Without the pictures, output the records below exactly as they are.

START Supplied information

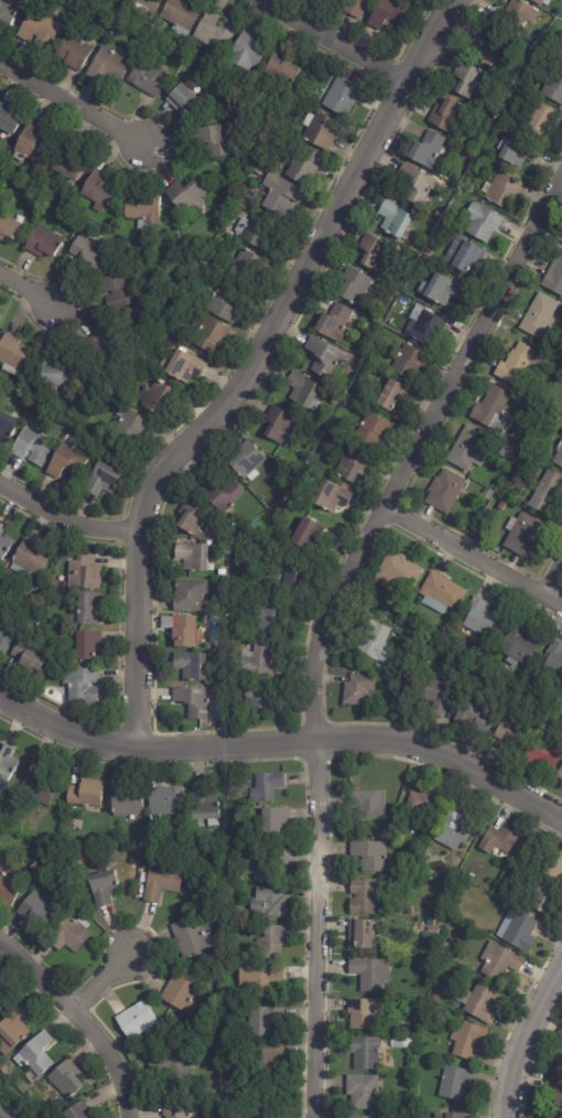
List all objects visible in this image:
building: (541, 2)
building: (146, 5)
building: (69, 6)
building: (353, 7)
building: (8, 13)
building: (78, 14)
building: (388, 14)
building: (180, 16)
building: (516, 17)
building: (38, 25)
building: (213, 33)
road: (328, 41)
building: (163, 44)
building: (148, 49)
building: (247, 51)
building: (489, 51)
building: (73, 53)
building: (106, 66)
building: (284, 67)
building: (183, 71)
building: (147, 77)
building: (467, 79)
building: (520, 83)
building: (553, 87)
building: (341, 97)
building: (182, 100)
road: (73, 104)
building: (446, 114)
building: (540, 120)
building: (7, 121)
building: (321, 132)
building: (211, 140)
building: (29, 144)
building: (428, 150)
building: (518, 152)
building: (468, 154)
building: (0, 157)
building: (64, 166)
building: (302, 166)
building: (258, 170)
building: (414, 183)
building: (464, 186)
building: (501, 189)
building: (98, 192)
building: (184, 194)
building: (280, 196)
building: (143, 211)
building: (394, 222)
building: (483, 224)
building: (9, 231)
building: (255, 233)
building: (43, 244)
building: (448, 246)
building: (87, 252)
building: (372, 252)
building: (467, 259)
building: (418, 266)
building: (246, 267)
building: (199, 274)
building: (554, 276)
building: (353, 287)
road: (26, 289)
building: (440, 290)
building: (118, 291)
building: (393, 291)
building: (409, 300)
building: (224, 303)
building: (538, 316)
building: (333, 323)
building: (424, 327)
building: (209, 335)
building: (94, 345)
building: (11, 355)
building: (360, 356)
building: (324, 358)
building: (407, 361)
road: (251, 365)
building: (514, 365)
building: (183, 367)
building: (54, 374)
building: (302, 392)
building: (392, 396)
building: (155, 398)
building: (333, 399)
building: (548, 404)
building: (492, 409)
building: (529, 415)
building: (278, 424)
building: (127, 425)
building: (6, 427)
building: (371, 432)
building: (31, 447)
building: (468, 450)
building: (558, 456)
building: (67, 459)
building: (246, 459)
building: (352, 466)
building: (292, 479)
building: (101, 481)
building: (444, 492)
building: (487, 494)
building: (221, 495)
building: (546, 495)
building: (334, 498)
building: (502, 505)
road: (67, 519)
building: (189, 519)
building: (302, 535)
building: (522, 535)
building: (4, 542)
building: (191, 558)
building: (28, 563)
road: (471, 570)
building: (221, 572)
building: (83, 574)
building: (396, 575)
building: (290, 579)
road: (552, 592)
building: (440, 595)
building: (188, 596)
building: (32, 601)
road: (322, 610)
building: (88, 612)
building: (270, 618)
building: (224, 620)
building: (481, 621)
building: (182, 632)
building: (5, 634)
building: (408, 636)
building: (440, 640)
building: (375, 643)
building: (86, 645)
building: (517, 645)
building: (46, 649)
building: (26, 657)
building: (258, 661)
building: (553, 664)
building: (193, 668)
building: (82, 686)
building: (357, 691)
building: (435, 697)
building: (257, 699)
building: (192, 702)
building: (476, 718)
building: (509, 735)
road: (283, 739)
building: (541, 756)
building: (6, 763)
building: (559, 775)
building: (41, 779)
building: (266, 787)
building: (86, 794)
building: (165, 801)
building: (126, 803)
building: (421, 803)
building: (370, 804)
building: (205, 805)
building: (271, 822)
building: (456, 826)
building: (497, 840)
building: (370, 855)
building: (39, 856)
building: (144, 858)
building: (263, 862)
building: (553, 865)
building: (511, 866)
building: (414, 880)
building: (469, 880)
building: (161, 882)
building: (9, 885)
building: (103, 886)
building: (217, 894)
building: (364, 896)
building: (543, 896)
building: (268, 903)
building: (458, 903)
building: (37, 909)
building: (457, 910)
building: (409, 911)
building: (433, 931)
building: (518, 932)
building: (68, 934)
building: (363, 935)
building: (191, 936)
building: (289, 939)
building: (272, 942)
building: (499, 961)
building: (444, 963)
building: (423, 967)
building: (367, 974)
building: (259, 978)
road: (101, 980)
building: (180, 993)
building: (228, 994)
building: (211, 996)
building: (4, 998)
building: (435, 998)
building: (480, 1002)
building: (419, 1004)
building: (364, 1013)
road: (80, 1016)
building: (135, 1020)
building: (262, 1020)
building: (214, 1023)
building: (427, 1025)
building: (12, 1028)
building: (467, 1039)
road: (524, 1040)
building: (363, 1053)
building: (264, 1054)
building: (36, 1055)
building: (173, 1068)
building: (66, 1078)
building: (455, 1083)
building: (556, 1090)
building: (361, 1092)
building: (265, 1099)
building: (178, 1109)
building: (77, 1112)
building: (3, 1114)
building: (450, 1116)
building: (362, 1117)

END Supplied information

Result:
List all objects visible in this image:
building: (541, 2)
building: (146, 5)
building: (69, 6)
building: (353, 7)
building: (8, 13)
building: (78, 14)
building: (388, 14)
building: (180, 16)
building: (516, 17)
building: (38, 25)
building: (213, 33)
road: (328, 41)
building: (163, 44)
building: (148, 49)
building: (247, 51)
building: (489, 51)
building: (73, 53)
building: (106, 66)
building: (284, 67)
building: (183, 71)
building: (147, 77)
building: (467, 79)
building: (520, 83)
building: (553, 87)
building: (341, 97)
building: (182, 100)
road: (73, 104)
building: (446, 114)
building: (540, 120)
building: (7, 121)
building: (321, 132)
building: (211, 140)
building: (29, 144)
building: (428, 150)
building: (518, 152)
building: (468, 154)
building: (0, 157)
building: (64, 166)
building: (302, 166)
building: (258, 170)
building: (414, 183)
building: (464, 186)
building: (501, 189)
building: (98, 192)
building: (184, 194)
building: (280, 196)
building: (143, 211)
building: (394, 222)
building: (483, 224)
building: (9, 231)
building: (255, 233)
building: (43, 244)
building: (448, 246)
building: (87, 252)
building: (372, 252)
building: (467, 259)
building: (418, 266)
building: (246, 267)
building: (199, 274)
building: (554, 276)
building: (353, 287)
road: (26, 289)
building: (440, 290)
building: (118, 291)
building: (393, 291)
building: (409, 300)
building: (224, 303)
building: (538, 316)
building: (333, 323)
building: (424, 327)
building: (209, 335)
building: (94, 345)
building: (11, 355)
building: (360, 356)
building: (324, 358)
building: (407, 361)
road: (251, 365)
building: (514, 365)
building: (183, 367)
building: (54, 374)
building: (302, 392)
building: (392, 396)
building: (155, 398)
building: (333, 399)
building: (548, 404)
building: (492, 409)
building: (529, 415)
building: (278, 424)
building: (127, 425)
building: (6, 427)
building: (371, 432)
building: (31, 447)
building: (468, 450)
building: (558, 456)
building: (67, 459)
building: (246, 459)
building: (352, 466)
building: (292, 479)
building: (101, 481)
building: (444, 492)
building: (487, 494)
building: (221, 495)
building: (546, 495)
building: (334, 498)
building: (502, 505)
road: (67, 519)
building: (189, 519)
building: (302, 535)
building: (522, 535)
building: (4, 542)
building: (191, 558)
building: (28, 563)
road: (471, 570)
building: (221, 572)
building: (83, 574)
building: (396, 575)
building: (290, 579)
road: (552, 592)
building: (440, 595)
building: (188, 596)
building: (32, 601)
road: (322, 610)
building: (88, 612)
building: (270, 618)
building: (224, 620)
building: (481, 621)
building: (182, 632)
building: (5, 634)
building: (408, 636)
building: (440, 640)
building: (375, 643)
building: (86, 645)
building: (517, 645)
building: (46, 649)
building: (26, 657)
building: (258, 661)
building: (553, 664)
building: (193, 668)
building: (82, 686)
building: (357, 691)
building: (435, 697)
building: (257, 699)
building: (192, 702)
building: (476, 718)
building: (509, 735)
road: (283, 739)
building: (541, 756)
building: (6, 763)
building: (559, 775)
building: (41, 779)
building: (266, 787)
building: (86, 794)
building: (165, 801)
building: (126, 803)
building: (421, 803)
building: (370, 804)
building: (205, 805)
building: (271, 822)
building: (456, 826)
building: (497, 840)
building: (370, 855)
building: (39, 856)
building: (144, 858)
building: (263, 862)
building: (553, 865)
building: (511, 866)
building: (414, 880)
building: (469, 880)
building: (161, 882)
building: (9, 885)
building: (103, 886)
building: (217, 894)
building: (364, 896)
building: (543, 896)
building: (268, 903)
building: (458, 903)
building: (37, 909)
building: (457, 910)
building: (409, 911)
building: (433, 931)
building: (518, 932)
building: (68, 934)
building: (363, 935)
building: (191, 936)
building: (289, 939)
building: (272, 942)
building: (499, 961)
building: (444, 963)
building: (423, 967)
building: (367, 974)
building: (259, 978)
road: (101, 980)
building: (180, 993)
building: (228, 994)
building: (211, 996)
building: (4, 998)
building: (435, 998)
building: (480, 1002)
building: (419, 1004)
building: (364, 1013)
road: (80, 1016)
building: (135, 1020)
building: (262, 1020)
building: (214, 1023)
building: (427, 1025)
building: (12, 1028)
building: (467, 1039)
road: (524, 1040)
building: (363, 1053)
building: (264, 1054)
building: (36, 1055)
building: (173, 1068)
building: (66, 1078)
building: (455, 1083)
building: (556, 1090)
building: (361, 1092)
building: (265, 1099)
building: (178, 1109)
building: (77, 1112)
building: (3, 1114)
building: (450, 1116)
building: (362, 1117)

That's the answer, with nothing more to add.